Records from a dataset
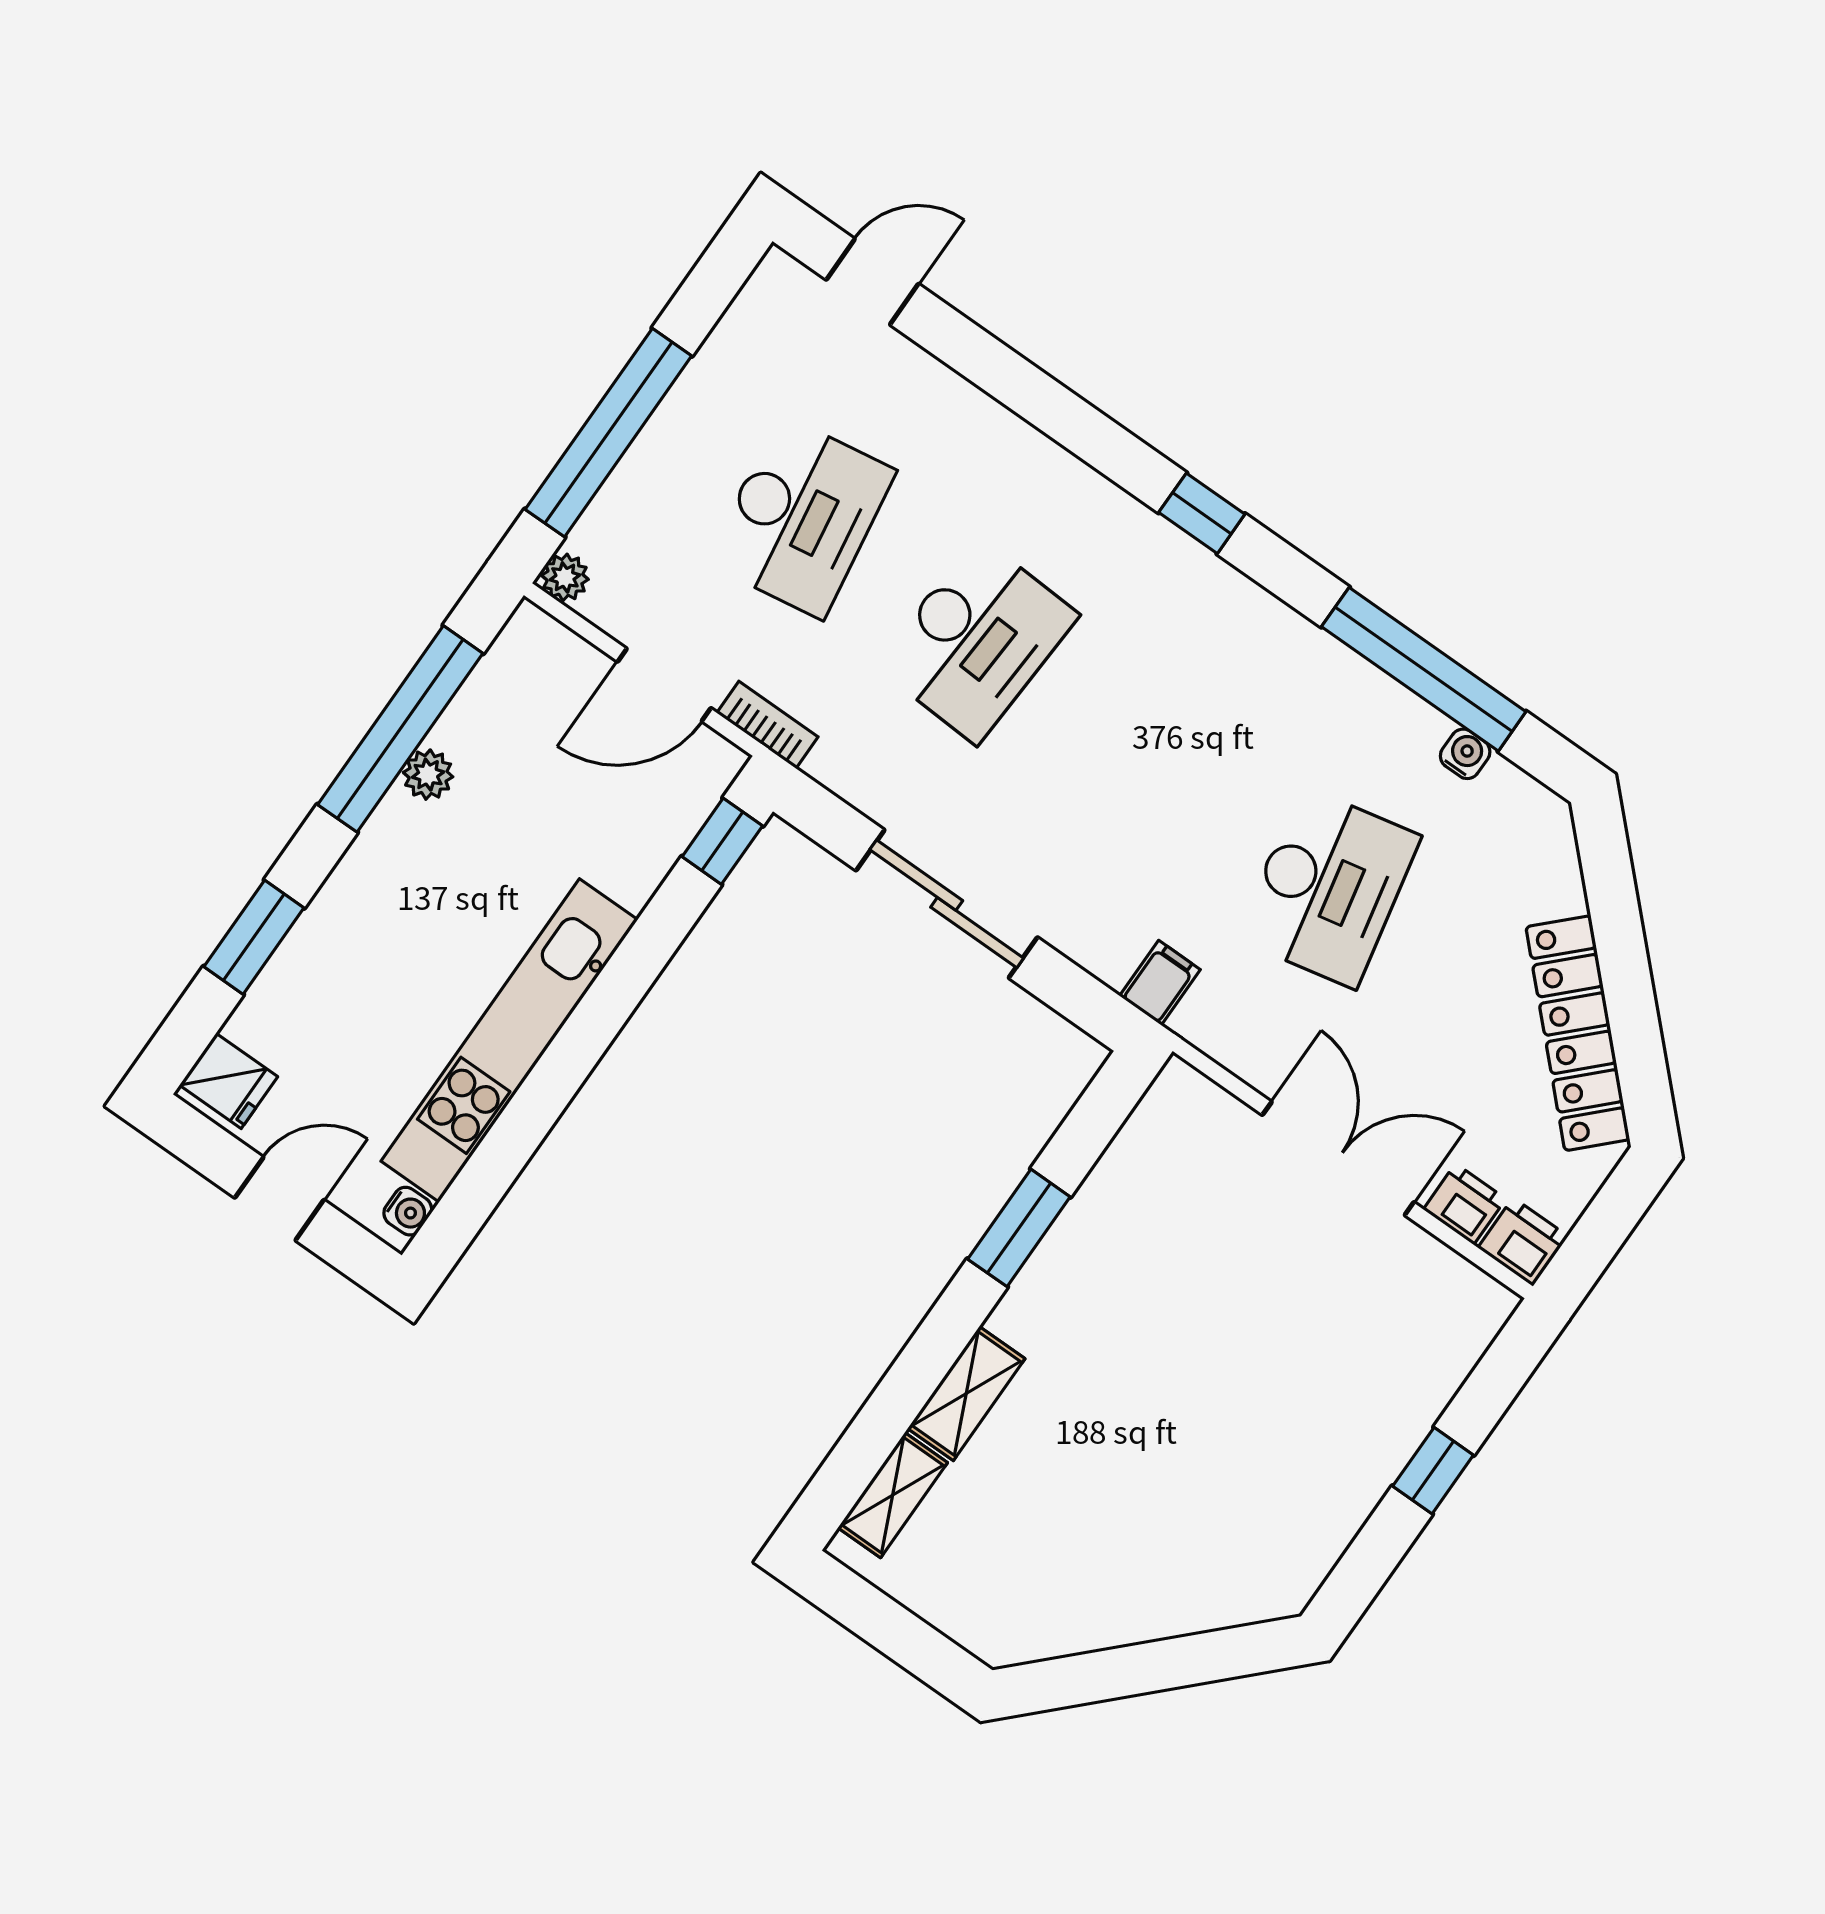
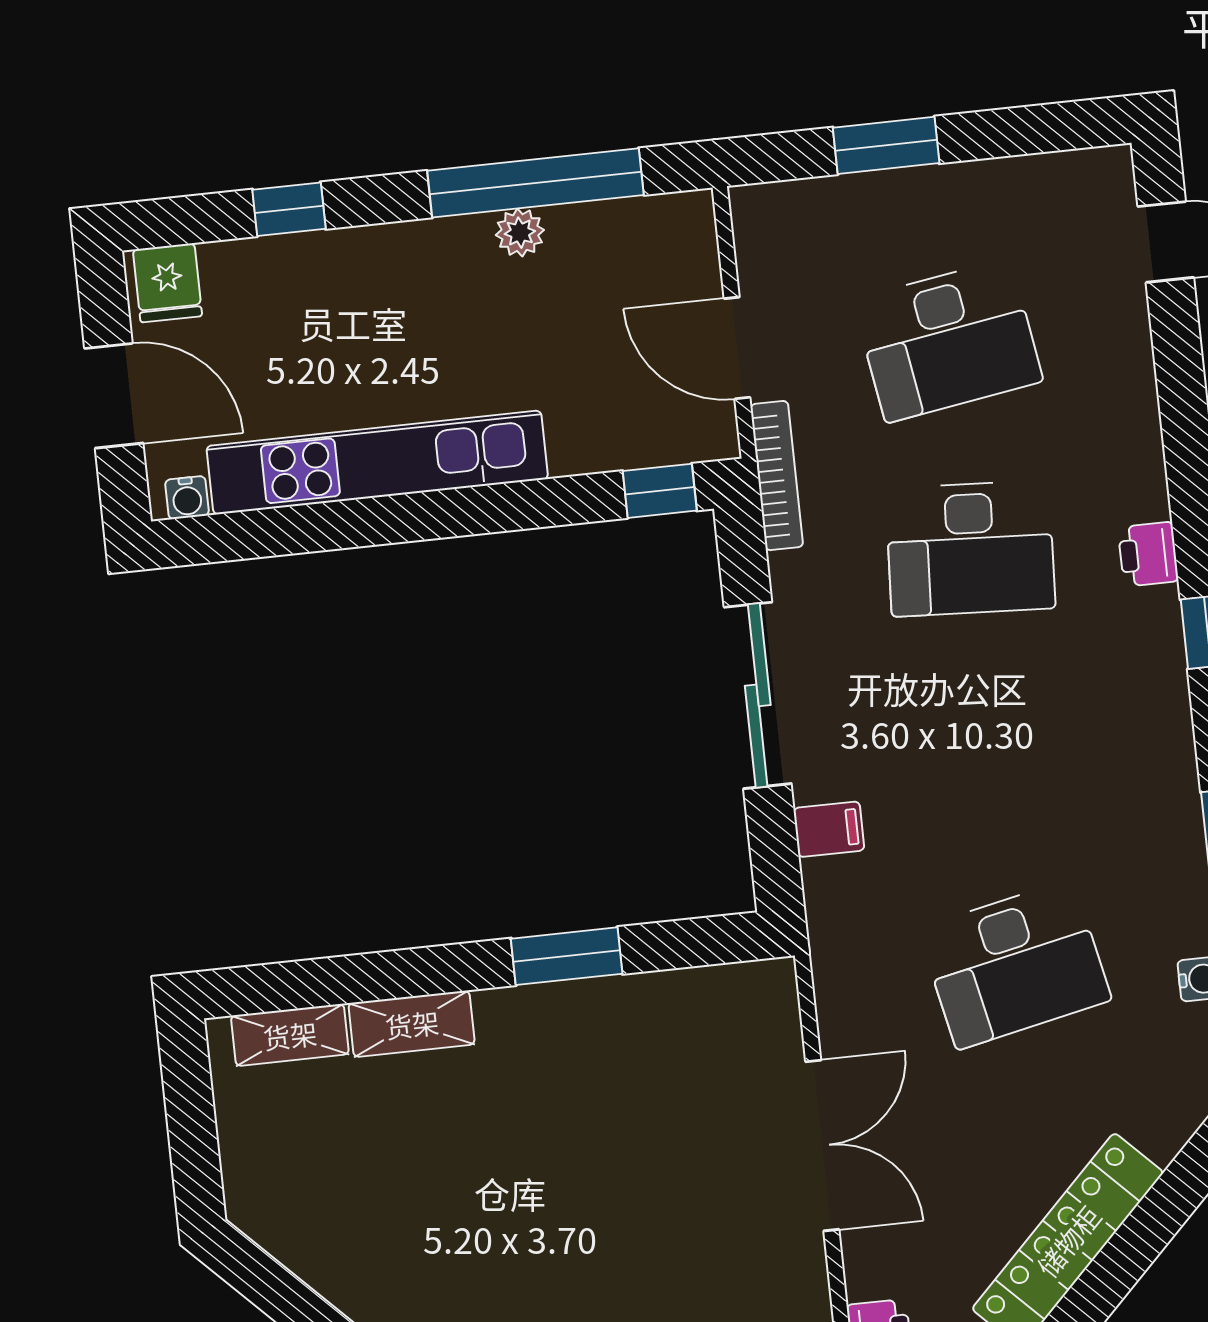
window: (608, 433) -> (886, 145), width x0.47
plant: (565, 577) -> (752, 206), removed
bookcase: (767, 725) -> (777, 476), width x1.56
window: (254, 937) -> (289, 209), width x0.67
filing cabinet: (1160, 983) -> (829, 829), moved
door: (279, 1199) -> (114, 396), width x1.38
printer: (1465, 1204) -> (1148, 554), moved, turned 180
---
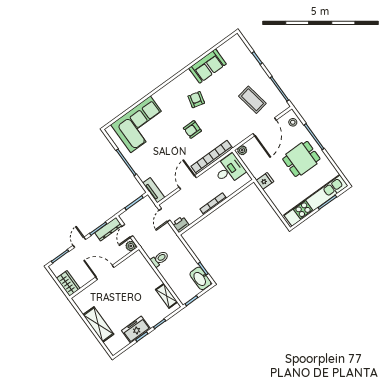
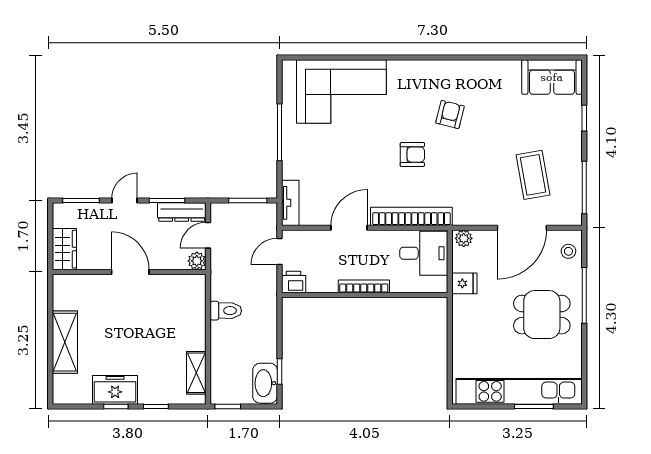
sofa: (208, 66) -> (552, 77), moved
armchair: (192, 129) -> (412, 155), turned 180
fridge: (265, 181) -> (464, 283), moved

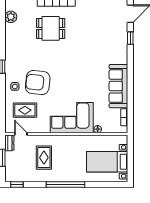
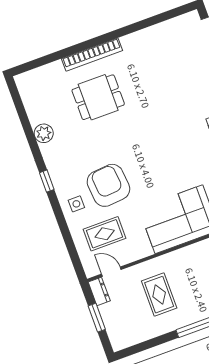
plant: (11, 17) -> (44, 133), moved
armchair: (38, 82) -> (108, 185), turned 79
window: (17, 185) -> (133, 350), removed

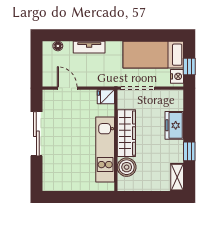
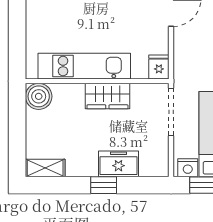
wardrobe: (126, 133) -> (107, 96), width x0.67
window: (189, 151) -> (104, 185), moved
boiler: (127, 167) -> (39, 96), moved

▶ [WHAT IS NEEDED]
Print, from the entries above, the line with "bookcase: (767, 725)", the line with "printer: (1465, 1204)" and all lines between them, exactly and with nothing else.

▶ [PROBLEM SOLUTION]
bookcase: (767, 725) -> (777, 476), width x1.56
window: (254, 937) -> (289, 209), width x0.67
filing cabinet: (1160, 983) -> (829, 829), moved
door: (279, 1199) -> (114, 396), width x1.38
printer: (1465, 1204) -> (1148, 554), moved, turned 180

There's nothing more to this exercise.